:: Task item ::
Among the lines of data below, reproduce only those from the one with "LIGHT pin OUT: A3 -> A2" through the one with "RELAY3 pin GND: 5V -> GND", exactly as they stand, both ends included.

Modification records
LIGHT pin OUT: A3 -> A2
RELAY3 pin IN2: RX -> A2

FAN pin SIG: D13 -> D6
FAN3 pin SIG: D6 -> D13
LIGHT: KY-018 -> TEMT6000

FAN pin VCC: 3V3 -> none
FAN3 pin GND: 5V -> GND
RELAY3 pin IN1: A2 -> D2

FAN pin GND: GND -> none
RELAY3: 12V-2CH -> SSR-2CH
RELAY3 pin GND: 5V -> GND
* * *
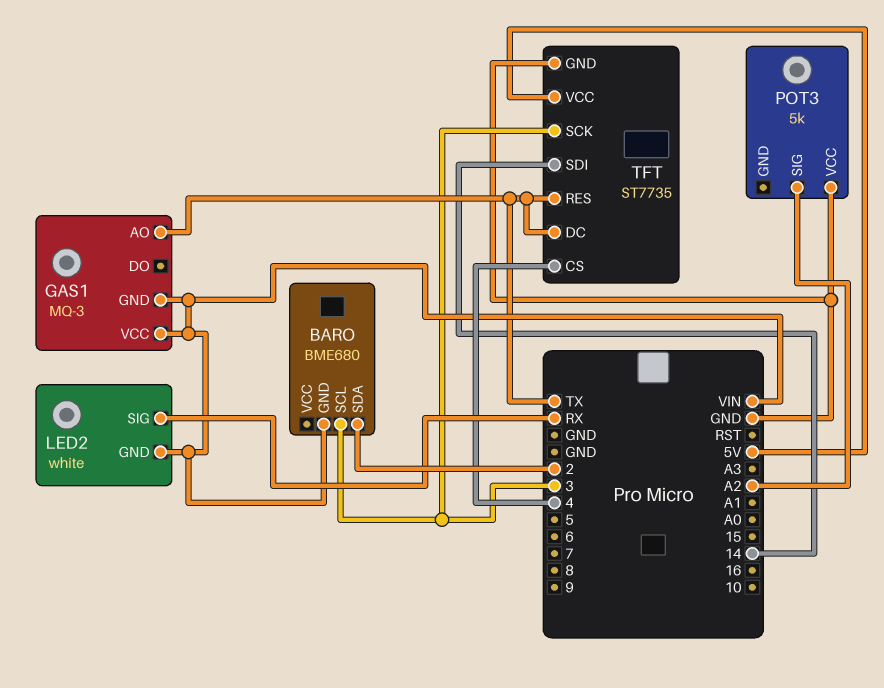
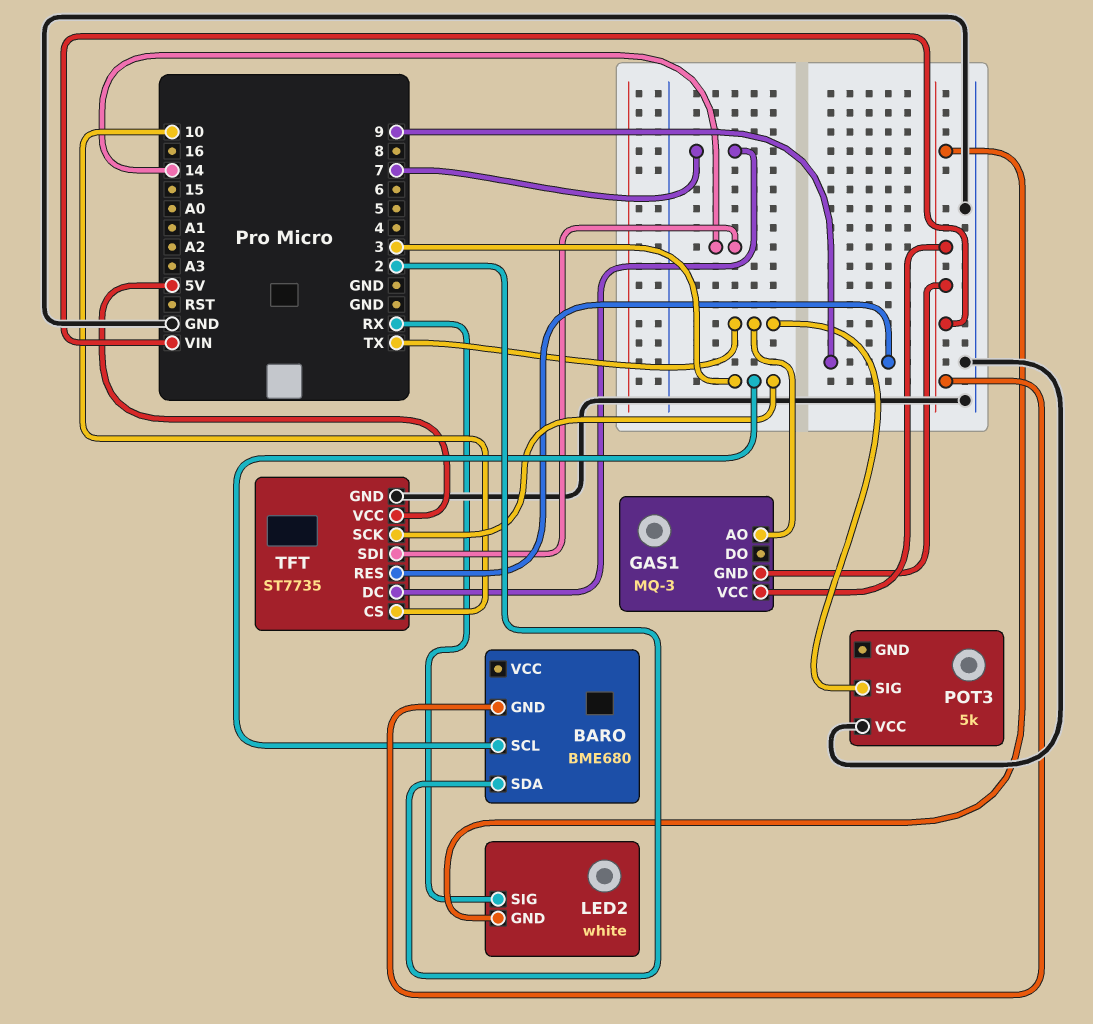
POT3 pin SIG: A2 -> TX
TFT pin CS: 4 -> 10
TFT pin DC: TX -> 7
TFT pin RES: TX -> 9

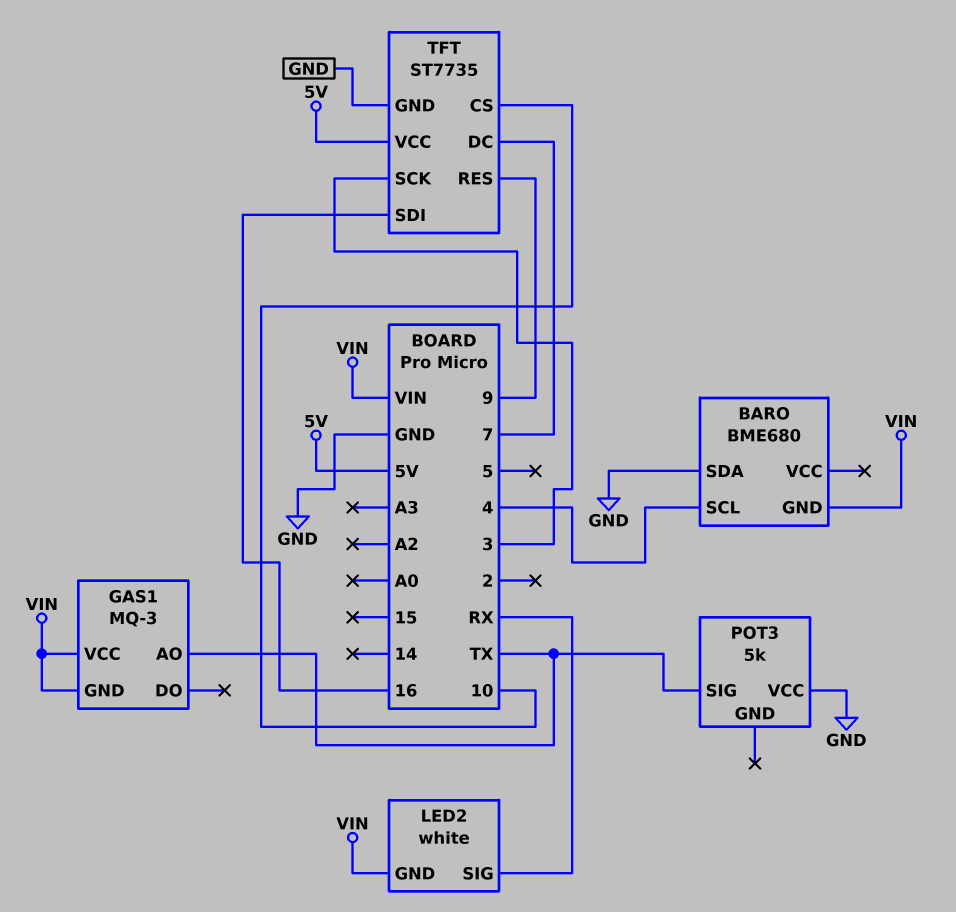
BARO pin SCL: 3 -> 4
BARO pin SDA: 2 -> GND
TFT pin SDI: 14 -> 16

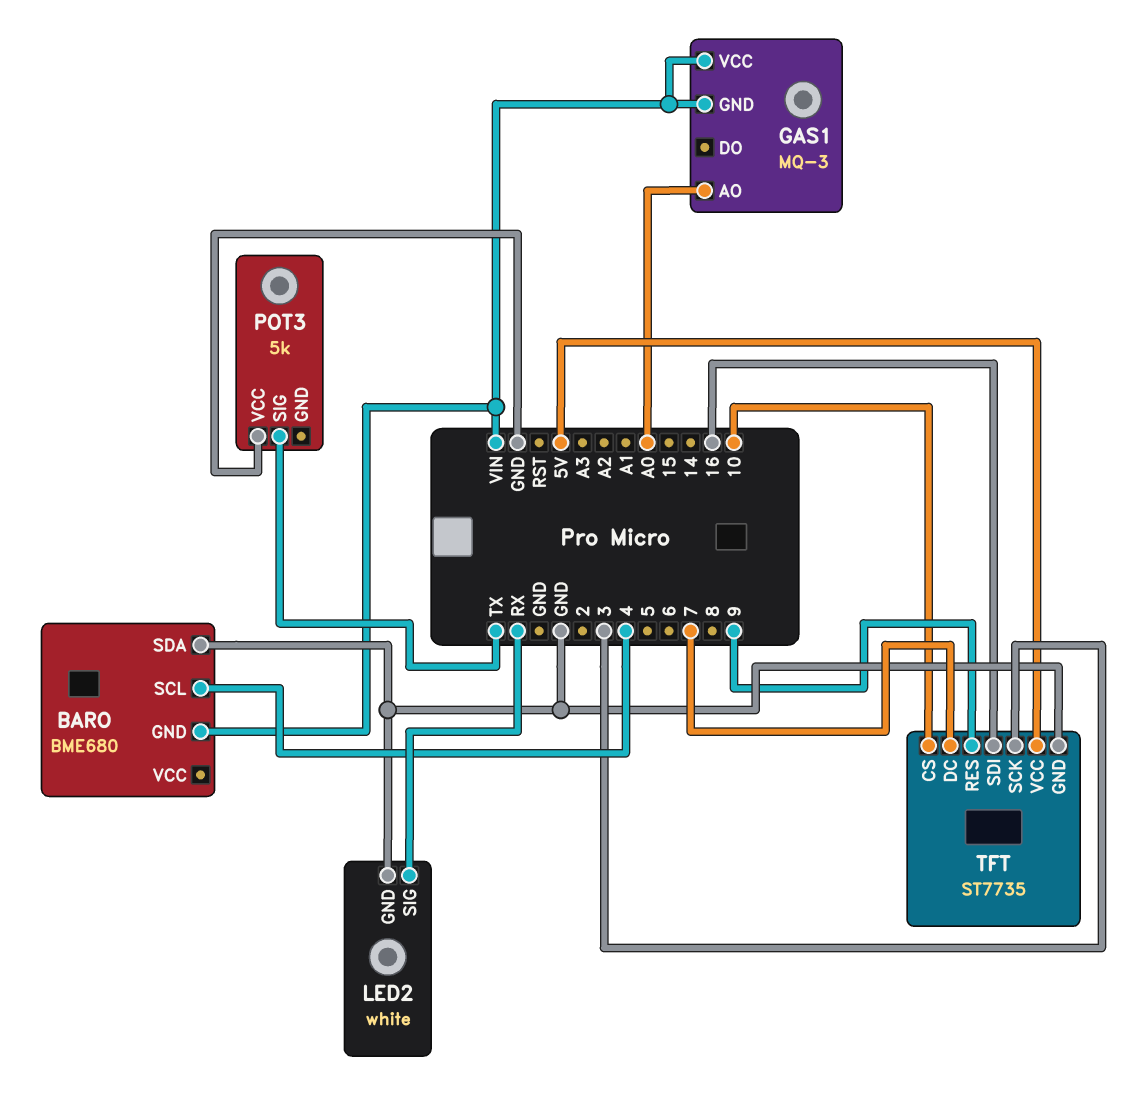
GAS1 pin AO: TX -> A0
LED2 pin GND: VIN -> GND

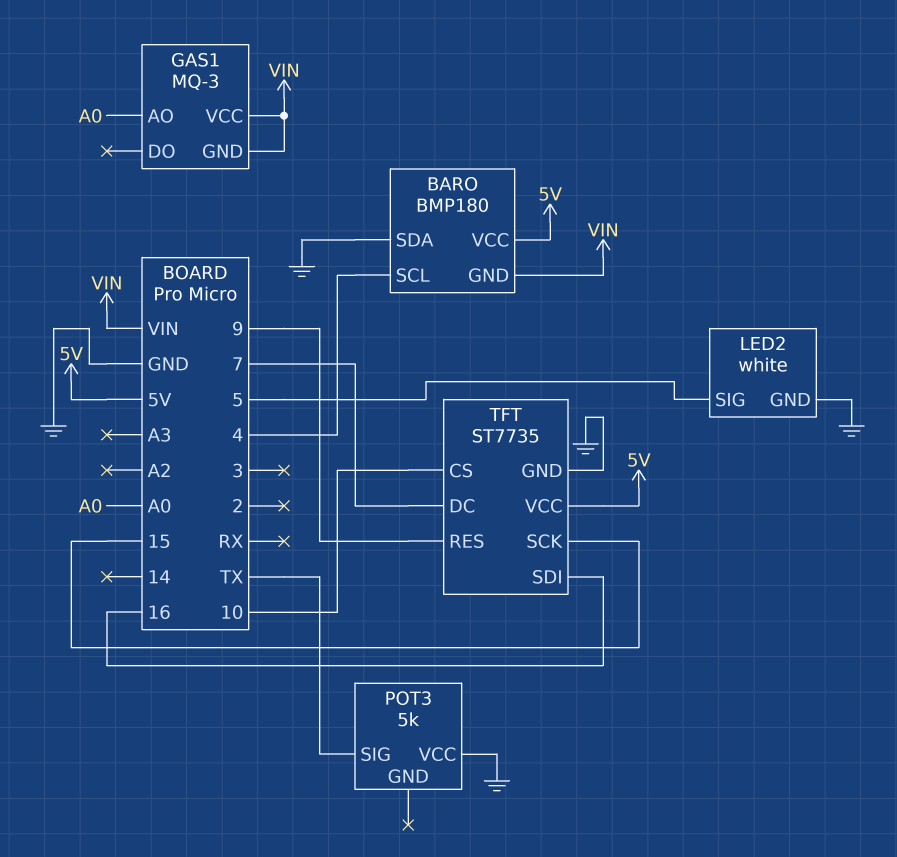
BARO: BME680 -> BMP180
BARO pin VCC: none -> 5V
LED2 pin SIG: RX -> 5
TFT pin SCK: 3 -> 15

:: Your solution ::
LIGHT pin OUT: A3 -> A2
RELAY3 pin IN2: RX -> A2

FAN pin SIG: D13 -> D6
FAN3 pin SIG: D6 -> D13
LIGHT: KY-018 -> TEMT6000

FAN pin VCC: 3V3 -> none
FAN3 pin GND: 5V -> GND
RELAY3 pin IN1: A2 -> D2

FAN pin GND: GND -> none
RELAY3: 12V-2CH -> SSR-2CH
RELAY3 pin GND: 5V -> GND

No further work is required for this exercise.